> Required action: Set down the records again, keeping each line exactly as it is.

> Data shown:
########

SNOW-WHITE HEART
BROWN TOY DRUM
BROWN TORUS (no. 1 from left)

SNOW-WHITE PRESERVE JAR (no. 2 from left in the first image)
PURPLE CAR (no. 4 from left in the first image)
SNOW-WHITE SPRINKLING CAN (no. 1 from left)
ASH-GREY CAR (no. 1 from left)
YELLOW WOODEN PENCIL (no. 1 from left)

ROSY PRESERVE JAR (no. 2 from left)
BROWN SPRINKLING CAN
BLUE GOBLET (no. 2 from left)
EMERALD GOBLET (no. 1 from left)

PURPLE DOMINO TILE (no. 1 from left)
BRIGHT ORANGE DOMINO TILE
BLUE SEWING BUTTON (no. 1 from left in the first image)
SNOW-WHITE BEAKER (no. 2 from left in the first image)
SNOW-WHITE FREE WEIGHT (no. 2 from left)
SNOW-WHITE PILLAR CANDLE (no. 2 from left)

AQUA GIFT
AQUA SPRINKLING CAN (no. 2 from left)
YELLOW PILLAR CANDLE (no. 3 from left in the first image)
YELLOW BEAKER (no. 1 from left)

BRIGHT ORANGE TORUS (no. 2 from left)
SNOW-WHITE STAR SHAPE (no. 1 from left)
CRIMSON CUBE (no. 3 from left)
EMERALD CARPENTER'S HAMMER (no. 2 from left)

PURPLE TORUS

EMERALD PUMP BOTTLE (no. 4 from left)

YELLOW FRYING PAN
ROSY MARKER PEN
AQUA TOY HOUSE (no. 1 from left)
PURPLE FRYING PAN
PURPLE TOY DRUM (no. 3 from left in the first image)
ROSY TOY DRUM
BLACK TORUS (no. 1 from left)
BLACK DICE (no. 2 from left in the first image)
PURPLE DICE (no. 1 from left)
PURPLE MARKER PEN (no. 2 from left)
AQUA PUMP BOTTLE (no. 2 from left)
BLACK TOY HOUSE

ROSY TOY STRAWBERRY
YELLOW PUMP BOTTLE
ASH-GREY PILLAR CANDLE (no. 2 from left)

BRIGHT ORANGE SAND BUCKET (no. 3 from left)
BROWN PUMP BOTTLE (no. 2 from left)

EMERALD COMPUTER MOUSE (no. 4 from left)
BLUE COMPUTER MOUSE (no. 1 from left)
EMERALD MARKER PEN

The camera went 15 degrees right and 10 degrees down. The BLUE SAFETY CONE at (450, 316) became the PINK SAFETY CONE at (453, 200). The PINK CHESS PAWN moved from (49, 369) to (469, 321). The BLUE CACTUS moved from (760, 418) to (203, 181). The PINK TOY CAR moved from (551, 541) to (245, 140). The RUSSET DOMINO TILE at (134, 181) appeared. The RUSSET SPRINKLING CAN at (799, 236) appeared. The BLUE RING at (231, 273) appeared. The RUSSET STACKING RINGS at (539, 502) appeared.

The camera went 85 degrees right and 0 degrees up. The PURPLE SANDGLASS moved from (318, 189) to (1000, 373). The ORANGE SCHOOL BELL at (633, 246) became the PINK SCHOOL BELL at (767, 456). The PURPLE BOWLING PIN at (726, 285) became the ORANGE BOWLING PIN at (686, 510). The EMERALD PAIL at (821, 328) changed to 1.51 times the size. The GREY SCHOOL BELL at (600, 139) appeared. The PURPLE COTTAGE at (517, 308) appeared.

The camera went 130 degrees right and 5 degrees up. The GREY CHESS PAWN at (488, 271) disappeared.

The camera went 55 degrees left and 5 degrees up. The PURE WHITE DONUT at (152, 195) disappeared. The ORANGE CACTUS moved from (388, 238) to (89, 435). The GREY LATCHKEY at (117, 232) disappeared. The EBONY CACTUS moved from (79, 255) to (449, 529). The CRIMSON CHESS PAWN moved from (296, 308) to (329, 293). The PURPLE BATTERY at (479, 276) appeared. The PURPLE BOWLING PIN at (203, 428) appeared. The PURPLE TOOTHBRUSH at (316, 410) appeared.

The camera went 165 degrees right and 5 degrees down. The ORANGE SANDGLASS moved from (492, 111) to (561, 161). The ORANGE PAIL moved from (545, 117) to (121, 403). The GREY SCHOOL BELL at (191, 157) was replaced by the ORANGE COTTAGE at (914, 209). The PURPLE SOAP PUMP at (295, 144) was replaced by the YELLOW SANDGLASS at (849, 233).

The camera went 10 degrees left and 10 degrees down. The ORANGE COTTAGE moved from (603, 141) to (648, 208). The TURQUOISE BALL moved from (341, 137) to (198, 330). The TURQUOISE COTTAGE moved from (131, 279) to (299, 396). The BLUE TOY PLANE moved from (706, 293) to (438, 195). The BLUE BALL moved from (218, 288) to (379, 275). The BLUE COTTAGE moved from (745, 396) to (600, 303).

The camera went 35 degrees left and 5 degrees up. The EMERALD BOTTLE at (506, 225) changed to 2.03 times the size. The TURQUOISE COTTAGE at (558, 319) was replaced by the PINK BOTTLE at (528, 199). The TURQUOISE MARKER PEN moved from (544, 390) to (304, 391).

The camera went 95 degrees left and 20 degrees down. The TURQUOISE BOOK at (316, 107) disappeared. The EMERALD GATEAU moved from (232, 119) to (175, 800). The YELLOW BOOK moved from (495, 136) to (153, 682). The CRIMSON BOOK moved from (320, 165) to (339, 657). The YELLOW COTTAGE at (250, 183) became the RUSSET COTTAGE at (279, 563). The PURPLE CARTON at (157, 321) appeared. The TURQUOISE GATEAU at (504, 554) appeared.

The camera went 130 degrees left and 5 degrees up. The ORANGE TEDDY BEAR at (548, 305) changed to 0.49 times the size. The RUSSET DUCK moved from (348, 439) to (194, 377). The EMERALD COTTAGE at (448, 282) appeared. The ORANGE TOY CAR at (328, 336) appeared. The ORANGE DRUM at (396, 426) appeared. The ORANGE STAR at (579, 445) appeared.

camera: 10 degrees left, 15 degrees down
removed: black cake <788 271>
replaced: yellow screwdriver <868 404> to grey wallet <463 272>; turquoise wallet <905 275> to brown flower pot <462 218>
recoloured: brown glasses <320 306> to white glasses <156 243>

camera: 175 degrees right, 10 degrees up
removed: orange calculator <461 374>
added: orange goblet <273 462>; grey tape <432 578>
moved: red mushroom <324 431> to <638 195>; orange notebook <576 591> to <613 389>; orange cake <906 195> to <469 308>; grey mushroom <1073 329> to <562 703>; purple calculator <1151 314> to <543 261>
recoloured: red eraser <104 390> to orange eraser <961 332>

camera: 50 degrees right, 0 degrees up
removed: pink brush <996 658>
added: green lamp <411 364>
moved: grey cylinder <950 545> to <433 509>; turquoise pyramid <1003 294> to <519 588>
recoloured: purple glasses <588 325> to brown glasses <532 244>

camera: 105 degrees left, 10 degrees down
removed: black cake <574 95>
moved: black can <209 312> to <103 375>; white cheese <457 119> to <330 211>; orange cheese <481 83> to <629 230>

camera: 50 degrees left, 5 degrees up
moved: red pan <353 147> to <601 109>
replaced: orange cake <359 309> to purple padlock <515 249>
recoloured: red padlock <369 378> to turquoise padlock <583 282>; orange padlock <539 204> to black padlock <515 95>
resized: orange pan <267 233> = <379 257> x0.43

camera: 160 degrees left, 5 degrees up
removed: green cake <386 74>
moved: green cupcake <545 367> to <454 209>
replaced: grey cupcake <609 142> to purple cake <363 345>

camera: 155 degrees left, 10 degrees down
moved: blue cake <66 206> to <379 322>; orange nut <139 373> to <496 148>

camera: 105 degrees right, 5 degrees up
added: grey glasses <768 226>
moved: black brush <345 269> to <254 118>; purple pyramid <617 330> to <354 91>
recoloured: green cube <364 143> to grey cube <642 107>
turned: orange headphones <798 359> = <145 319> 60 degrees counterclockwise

########

> Response box:
SNOW-WHITE HEART
BROWN TOY DRUM
BROWN TORUS (no. 1 from left)

SNOW-WHITE PRESERVE JAR (no. 2 from left in the first image)
PURPLE CAR (no. 4 from left in the first image)
SNOW-WHITE SPRINKLING CAN (no. 1 from left)
ASH-GREY CAR (no. 1 from left)
YELLOW WOODEN PENCIL (no. 1 from left)

ROSY PRESERVE JAR (no. 2 from left)
BROWN SPRINKLING CAN
BLUE GOBLET (no. 2 from left)
EMERALD GOBLET (no. 1 from left)

PURPLE DOMINO TILE (no. 1 from left)
BRIGHT ORANGE DOMINO TILE
BLUE SEWING BUTTON (no. 1 from left in the first image)
SNOW-WHITE BEAKER (no. 2 from left in the first image)
SNOW-WHITE FREE WEIGHT (no. 2 from left)
SNOW-WHITE PILLAR CANDLE (no. 2 from left)

AQUA GIFT
AQUA SPRINKLING CAN (no. 2 from left)
YELLOW PILLAR CANDLE (no. 3 from left in the first image)
YELLOW BEAKER (no. 1 from left)

BRIGHT ORANGE TORUS (no. 2 from left)
SNOW-WHITE STAR SHAPE (no. 1 from left)
CRIMSON CUBE (no. 3 from left)
EMERALD CARPENTER'S HAMMER (no. 2 from left)

PURPLE TORUS

EMERALD PUMP BOTTLE (no. 4 from left)

YELLOW FRYING PAN
ROSY MARKER PEN
AQUA TOY HOUSE (no. 1 from left)
PURPLE FRYING PAN
PURPLE TOY DRUM (no. 3 from left in the first image)
ROSY TOY DRUM
BLACK TORUS (no. 1 from left)
BLACK DICE (no. 2 from left in the first image)
PURPLE DICE (no. 1 from left)
PURPLE MARKER PEN (no. 2 from left)
AQUA PUMP BOTTLE (no. 2 from left)
BLACK TOY HOUSE

ROSY TOY STRAWBERRY
YELLOW PUMP BOTTLE
ASH-GREY PILLAR CANDLE (no. 2 from left)

BRIGHT ORANGE SAND BUCKET (no. 3 from left)
BROWN PUMP BOTTLE (no. 2 from left)

EMERALD COMPUTER MOUSE (no. 4 from left)
BLUE COMPUTER MOUSE (no. 1 from left)
EMERALD MARKER PEN

The camera went 15 degrees right and 10 degrees down. The BLUE SAFETY CONE at (450, 316) became the PINK SAFETY CONE at (453, 200). The PINK CHESS PAWN moved from (49, 369) to (469, 321). The BLUE CACTUS moved from (760, 418) to (203, 181). The PINK TOY CAR moved from (551, 541) to (245, 140). The RUSSET DOMINO TILE at (134, 181) appeared. The RUSSET SPRINKLING CAN at (799, 236) appeared. The BLUE RING at (231, 273) appeared. The RUSSET STACKING RINGS at (539, 502) appeared.

The camera went 85 degrees right and 0 degrees up. The PURPLE SANDGLASS moved from (318, 189) to (1000, 373). The ORANGE SCHOOL BELL at (633, 246) became the PINK SCHOOL BELL at (767, 456). The PURPLE BOWLING PIN at (726, 285) became the ORANGE BOWLING PIN at (686, 510). The EMERALD PAIL at (821, 328) changed to 1.51 times the size. The GREY SCHOOL BELL at (600, 139) appeared. The PURPLE COTTAGE at (517, 308) appeared.

The camera went 130 degrees right and 5 degrees up. The GREY CHESS PAWN at (488, 271) disappeared.

The camera went 55 degrees left and 5 degrees up. The PURE WHITE DONUT at (152, 195) disappeared. The ORANGE CACTUS moved from (388, 238) to (89, 435). The GREY LATCHKEY at (117, 232) disappeared. The EBONY CACTUS moved from (79, 255) to (449, 529). The CRIMSON CHESS PAWN moved from (296, 308) to (329, 293). The PURPLE BATTERY at (479, 276) appeared. The PURPLE BOWLING PIN at (203, 428) appeared. The PURPLE TOOTHBRUSH at (316, 410) appeared.

The camera went 165 degrees right and 5 degrees down. The ORANGE SANDGLASS moved from (492, 111) to (561, 161). The ORANGE PAIL moved from (545, 117) to (121, 403). The GREY SCHOOL BELL at (191, 157) was replaced by the ORANGE COTTAGE at (914, 209). The PURPLE SOAP PUMP at (295, 144) was replaced by the YELLOW SANDGLASS at (849, 233).

The camera went 10 degrees left and 10 degrees down. The ORANGE COTTAGE moved from (603, 141) to (648, 208). The TURQUOISE BALL moved from (341, 137) to (198, 330). The TURQUOISE COTTAGE moved from (131, 279) to (299, 396). The BLUE TOY PLANE moved from (706, 293) to (438, 195). The BLUE BALL moved from (218, 288) to (379, 275). The BLUE COTTAGE moved from (745, 396) to (600, 303).

The camera went 35 degrees left and 5 degrees up. The EMERALD BOTTLE at (506, 225) changed to 2.03 times the size. The TURQUOISE COTTAGE at (558, 319) was replaced by the PINK BOTTLE at (528, 199). The TURQUOISE MARKER PEN moved from (544, 390) to (304, 391).

The camera went 95 degrees left and 20 degrees down. The TURQUOISE BOOK at (316, 107) disappeared. The EMERALD GATEAU moved from (232, 119) to (175, 800). The YELLOW BOOK moved from (495, 136) to (153, 682). The CRIMSON BOOK moved from (320, 165) to (339, 657). The YELLOW COTTAGE at (250, 183) became the RUSSET COTTAGE at (279, 563). The PURPLE CARTON at (157, 321) appeared. The TURQUOISE GATEAU at (504, 554) appeared.

The camera went 130 degrees left and 5 degrees up. The ORANGE TEDDY BEAR at (548, 305) changed to 0.49 times the size. The RUSSET DUCK moved from (348, 439) to (194, 377). The EMERALD COTTAGE at (448, 282) appeared. The ORANGE TOY CAR at (328, 336) appeared. The ORANGE DRUM at (396, 426) appeared. The ORANGE STAR at (579, 445) appeared.

camera: 10 degrees left, 15 degrees down
removed: black cake <788 271>
replaced: yellow screwdriver <868 404> to grey wallet <463 272>; turquoise wallet <905 275> to brown flower pot <462 218>
recoloured: brown glasses <320 306> to white glasses <156 243>

camera: 175 degrees right, 10 degrees up
removed: orange calculator <461 374>
added: orange goblet <273 462>; grey tape <432 578>
moved: red mushroom <324 431> to <638 195>; orange notebook <576 591> to <613 389>; orange cake <906 195> to <469 308>; grey mushroom <1073 329> to <562 703>; purple calculator <1151 314> to <543 261>
recoloured: red eraser <104 390> to orange eraser <961 332>

camera: 50 degrees right, 0 degrees up
removed: pink brush <996 658>
added: green lamp <411 364>
moved: grey cylinder <950 545> to <433 509>; turquoise pyramid <1003 294> to <519 588>
recoloured: purple glasses <588 325> to brown glasses <532 244>

camera: 105 degrees left, 10 degrees down
removed: black cake <574 95>
moved: black can <209 312> to <103 375>; white cheese <457 119> to <330 211>; orange cheese <481 83> to <629 230>

camera: 50 degrees left, 5 degrees up
moved: red pan <353 147> to <601 109>
replaced: orange cake <359 309> to purple padlock <515 249>
recoloured: red padlock <369 378> to turquoise padlock <583 282>; orange padlock <539 204> to black padlock <515 95>
resized: orange pan <267 233> = <379 257> x0.43

camera: 160 degrees left, 5 degrees up
removed: green cake <386 74>
moved: green cupcake <545 367> to <454 209>
replaced: grey cupcake <609 142> to purple cake <363 345>

camera: 155 degrees left, 10 degrees down
moved: blue cake <66 206> to <379 322>; orange nut <139 373> to <496 148>

camera: 105 degrees right, 5 degrees up
added: grey glasses <768 226>
moved: black brush <345 269> to <254 118>; purple pyramid <617 330> to <354 91>
recoloured: green cube <364 143> to grey cube <642 107>
turned: orange headphones <798 359> = <145 319> 60 degrees counterclockwise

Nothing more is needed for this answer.